◆ **Dataset records**:
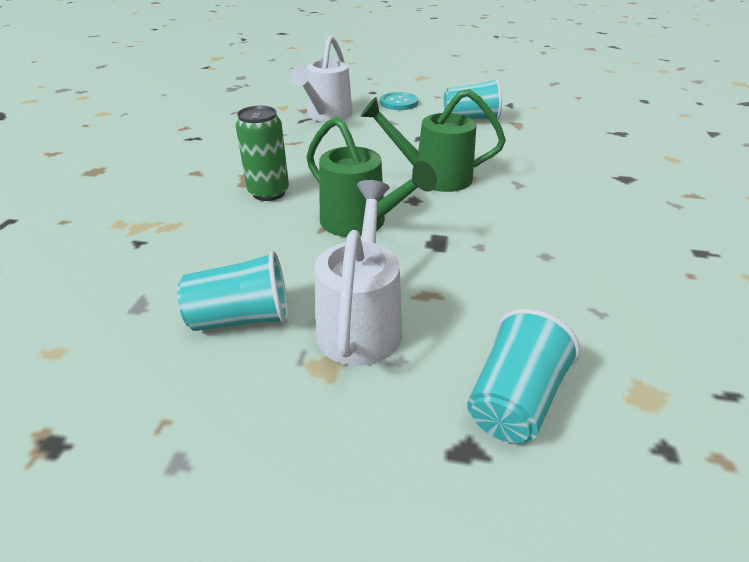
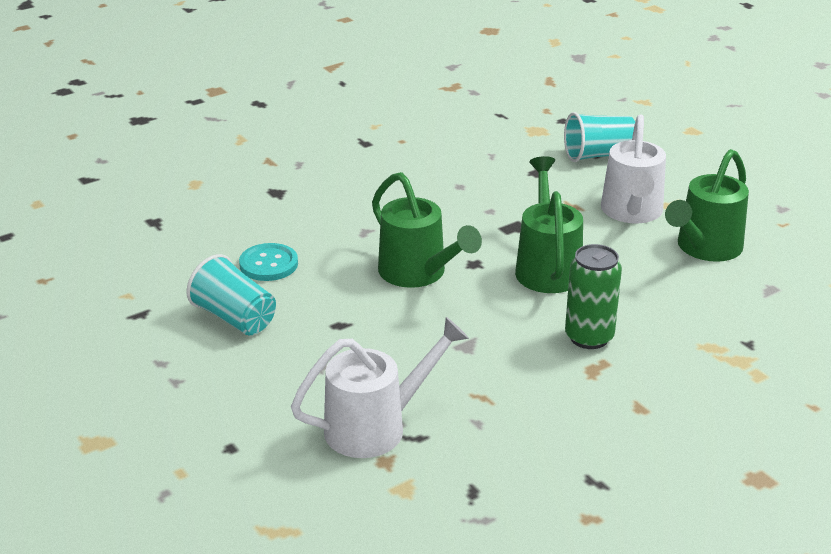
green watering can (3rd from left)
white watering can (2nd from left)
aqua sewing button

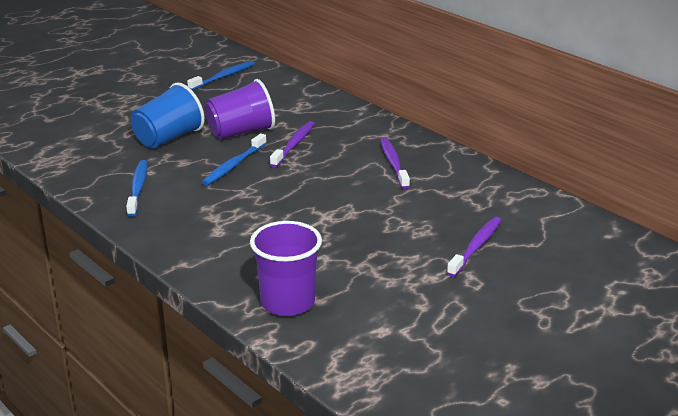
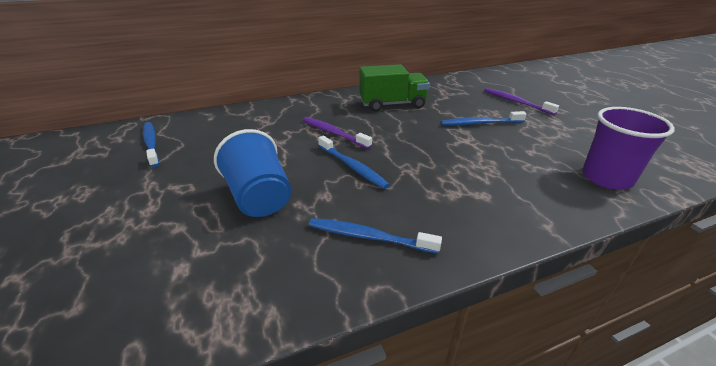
purple beaker (1st from left in the first image)
green toy truck
cobalt toothbrush (4th from left)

◆ **Instructions for the task**:
Across all the records, find the lines containing the word "green" and reproduce each one.

◆ **Solution for this task**:
green watering can (3rd from left)
green toy truck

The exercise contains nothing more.